══ Data section ══

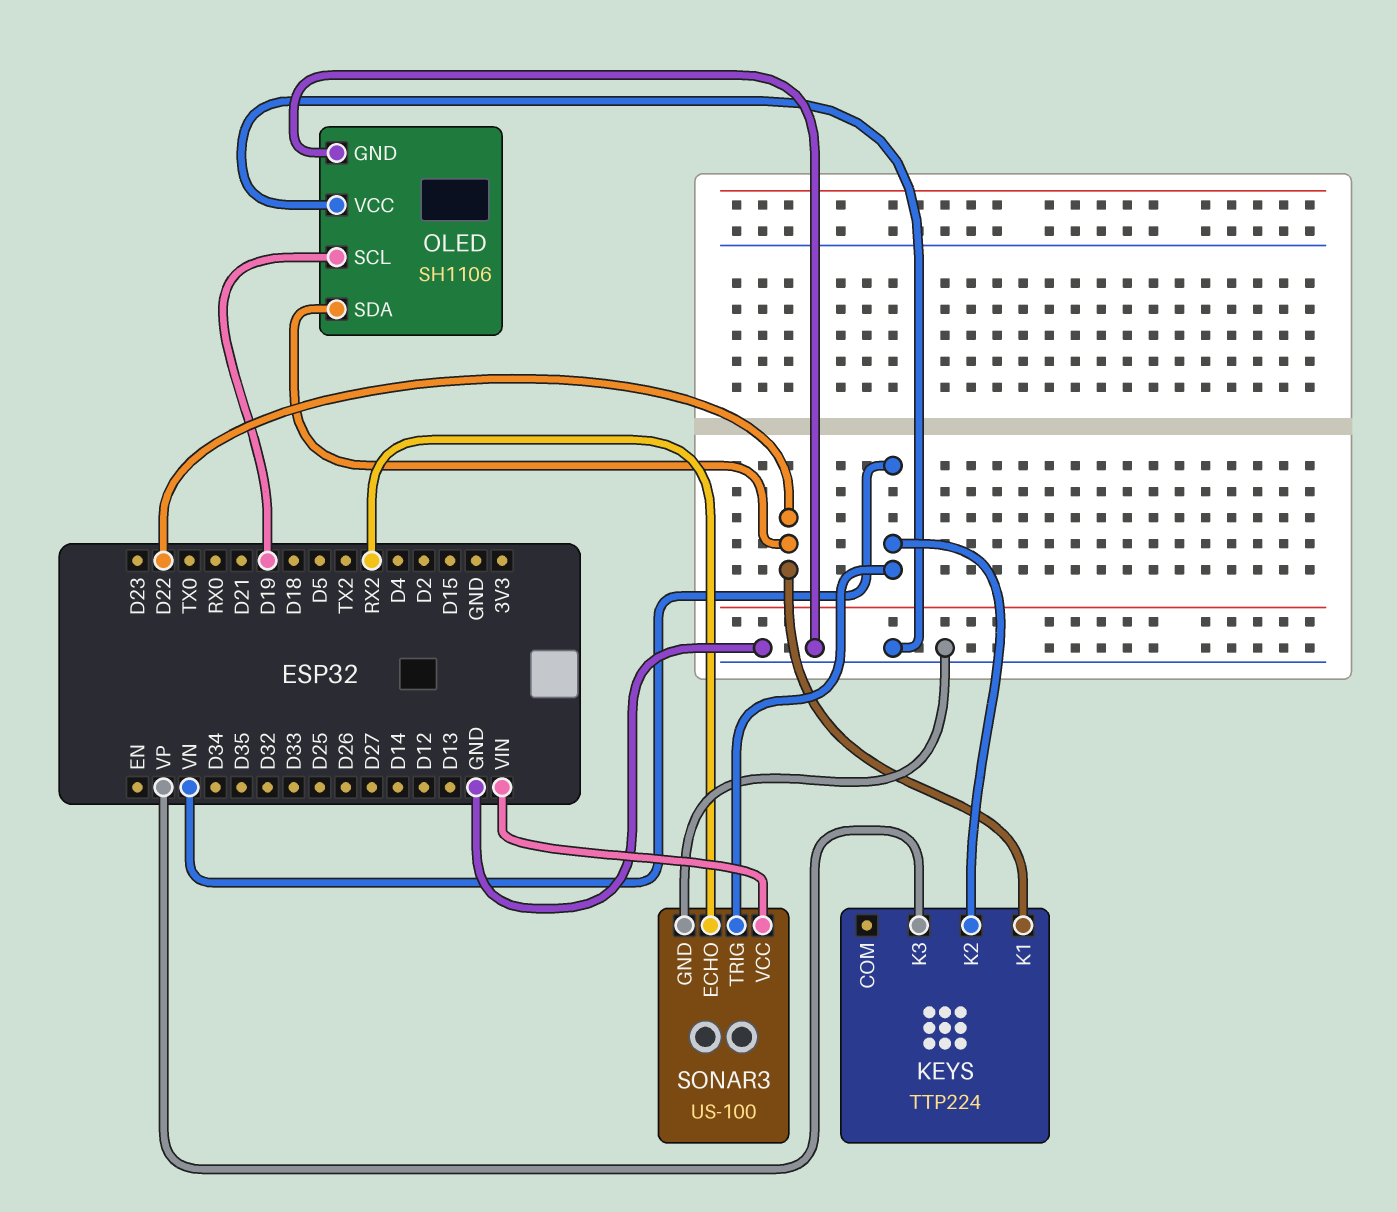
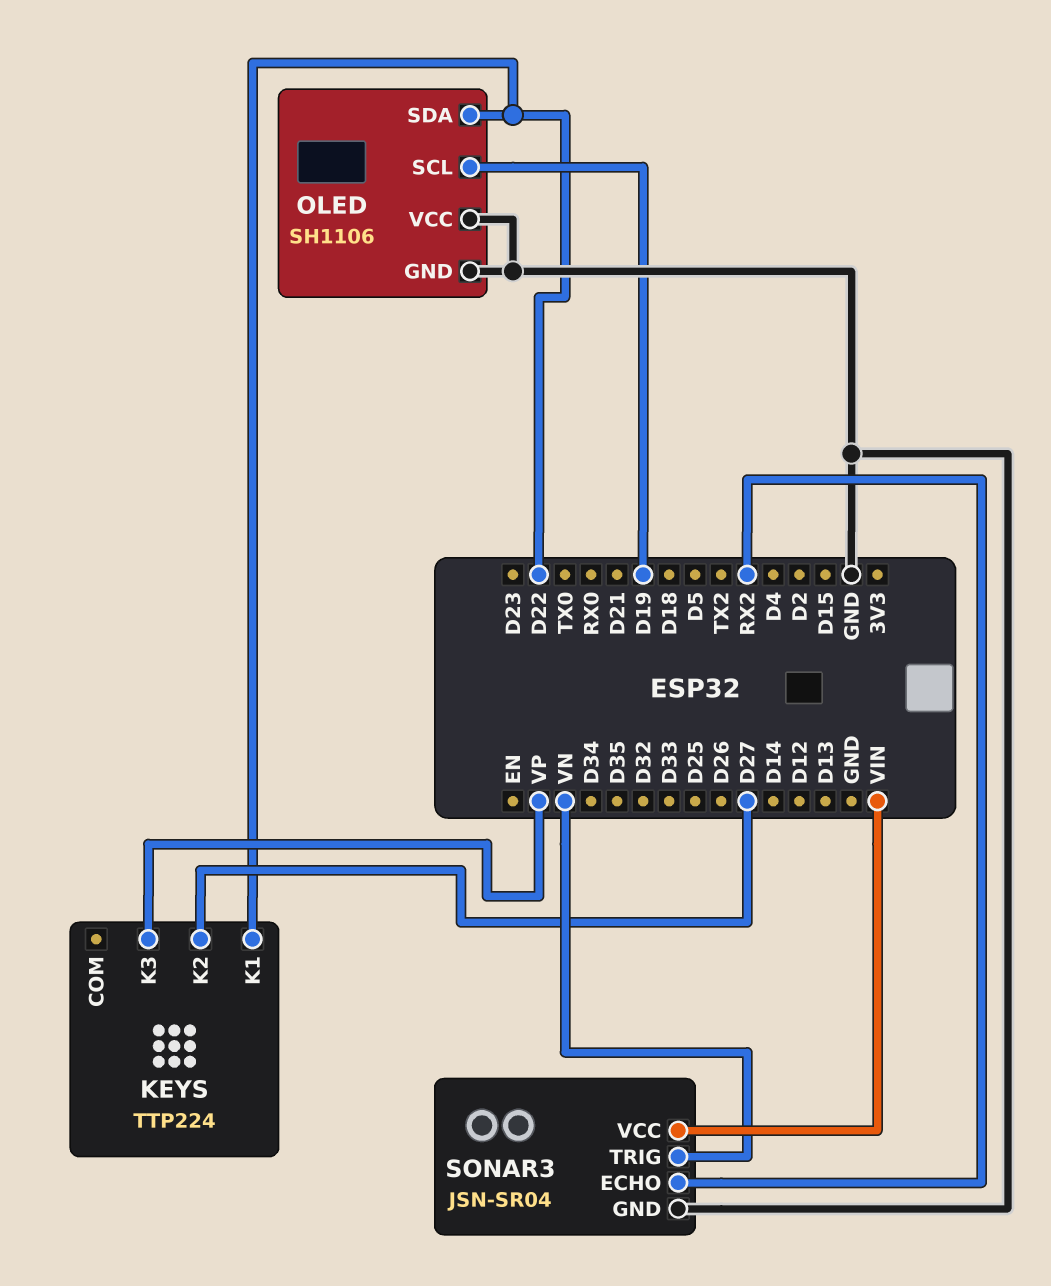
KEYS pin K2: VN -> D27
SONAR3: US-100 -> JSN-SR04

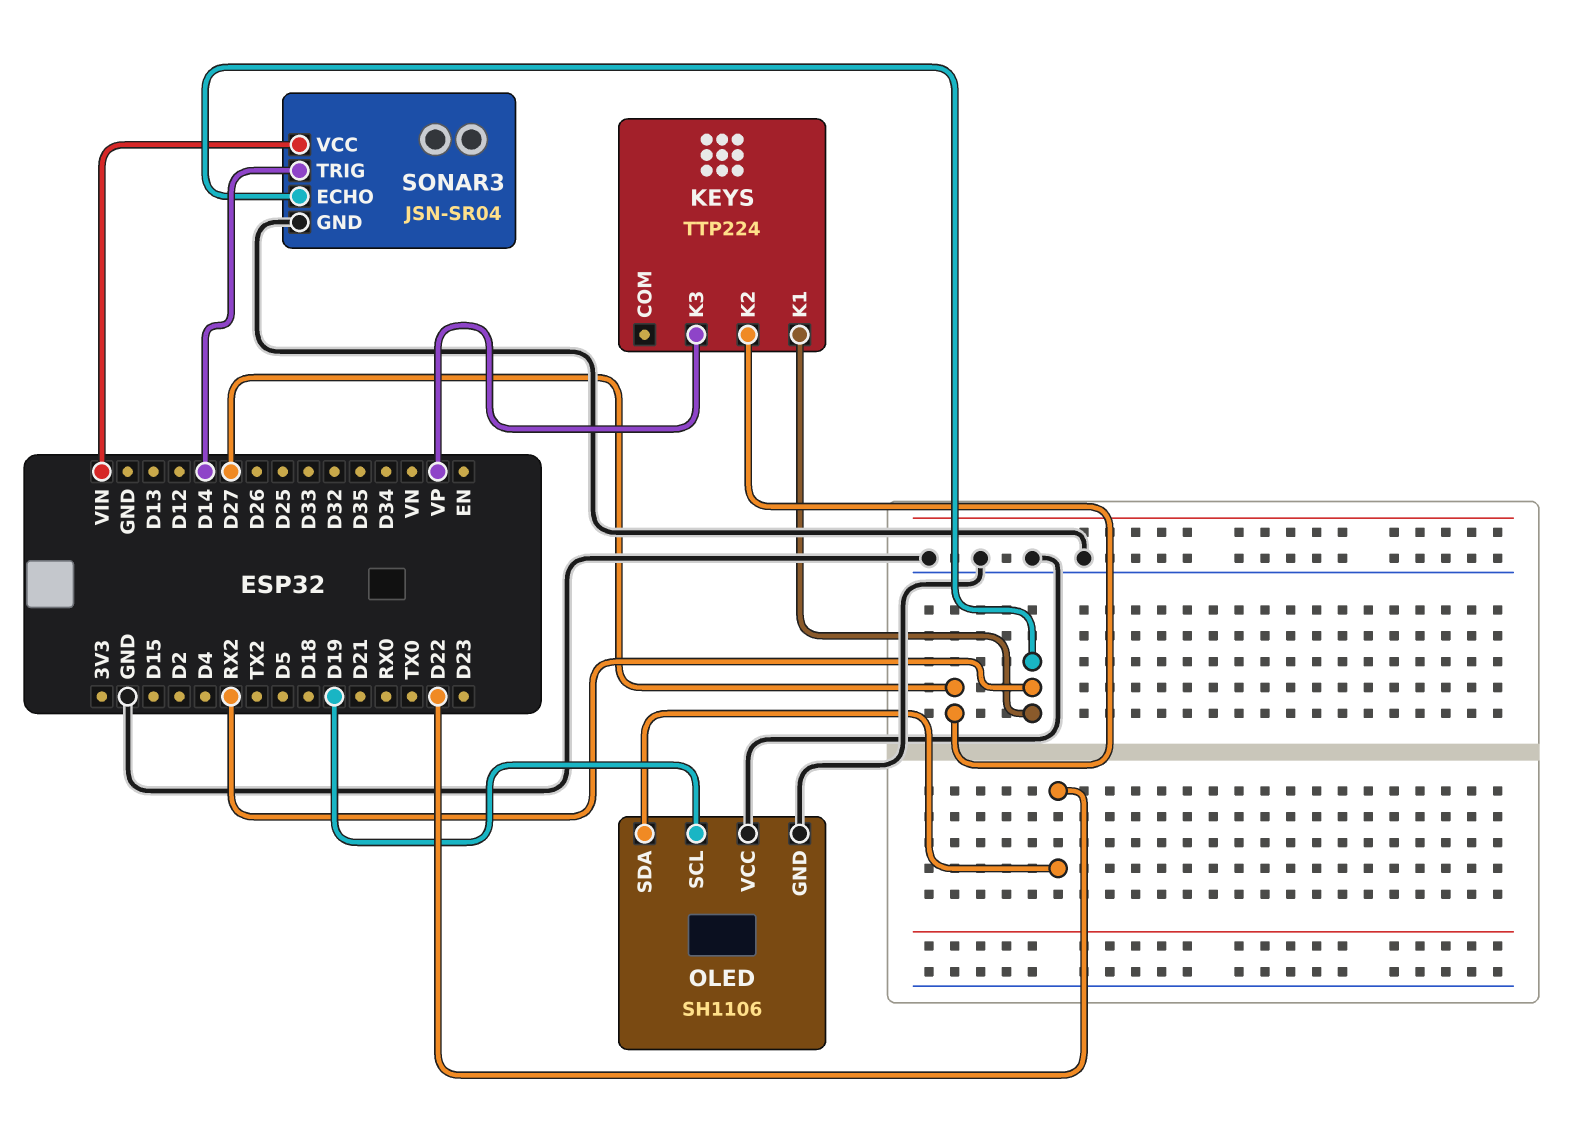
KEYS pin K1: D22 -> RX2
SONAR3 pin TRIG: VN -> D14

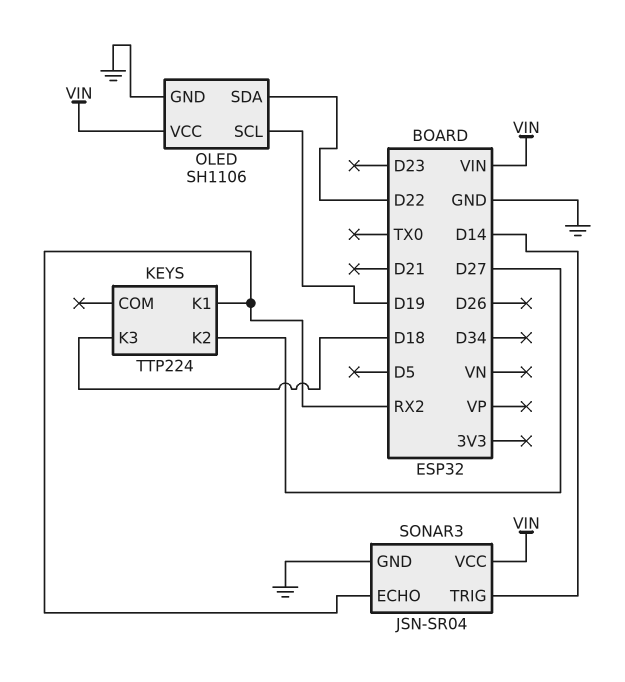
KEYS pin K3: VP -> D18
OLED pin VCC: GND -> VIN

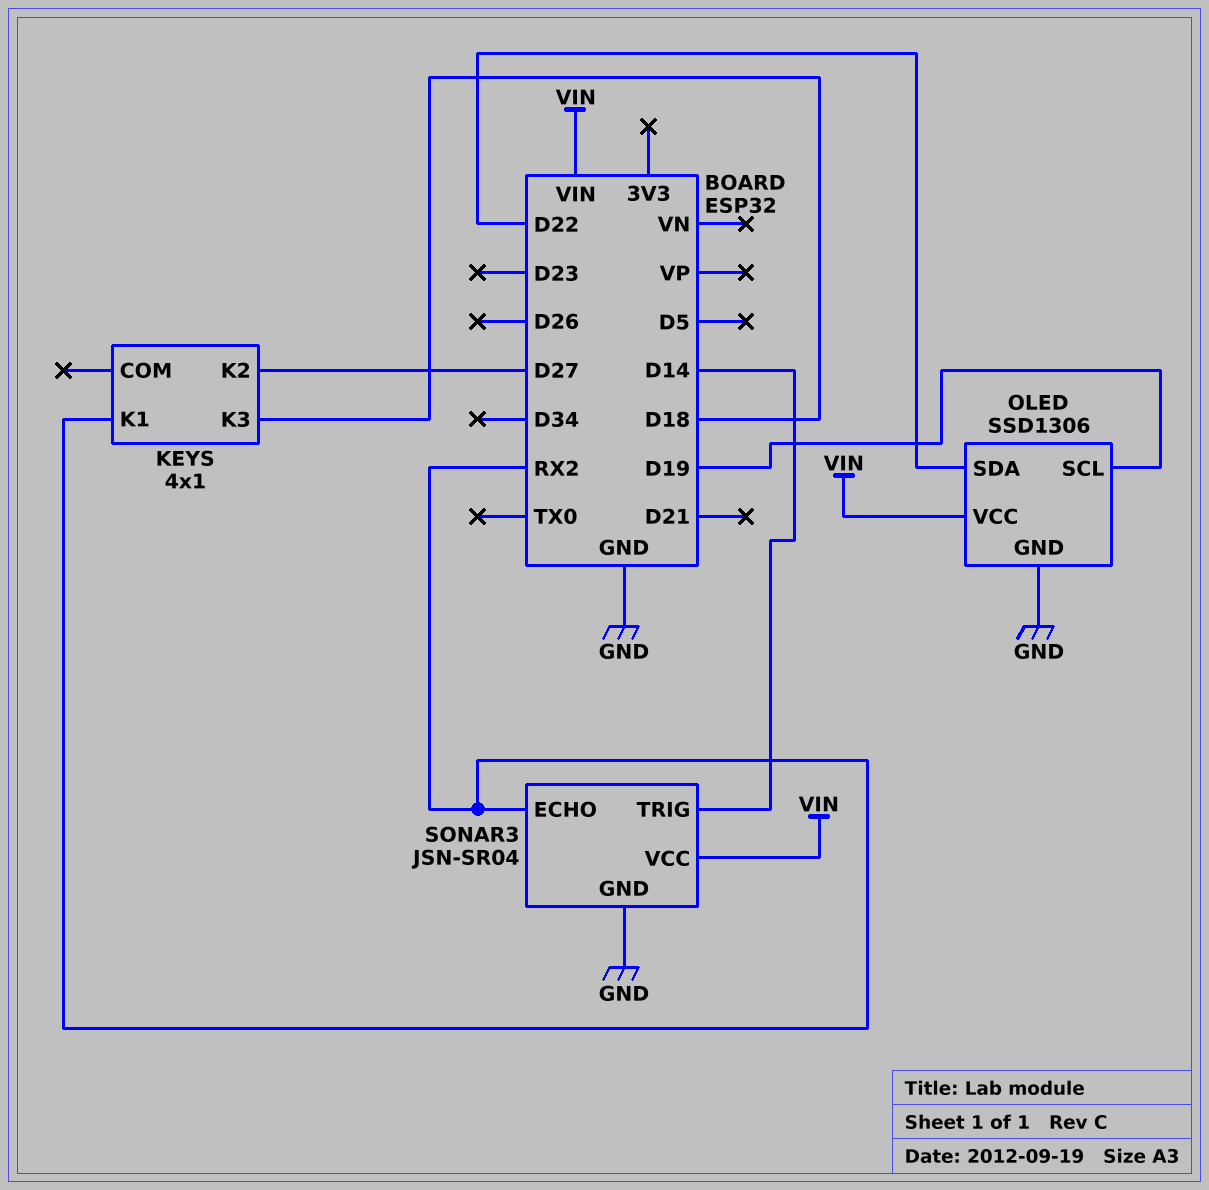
KEYS: TTP224 -> 4x1
OLED: SH1106 -> SSD1306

═══

● What needs to be done
From the entries above, copy every line where the word "KEYS" shows up.

● Answer area
KEYS pin K2: VN -> D27
KEYS pin K1: D22 -> RX2
KEYS pin K3: VP -> D18
KEYS: TTP224 -> 4x1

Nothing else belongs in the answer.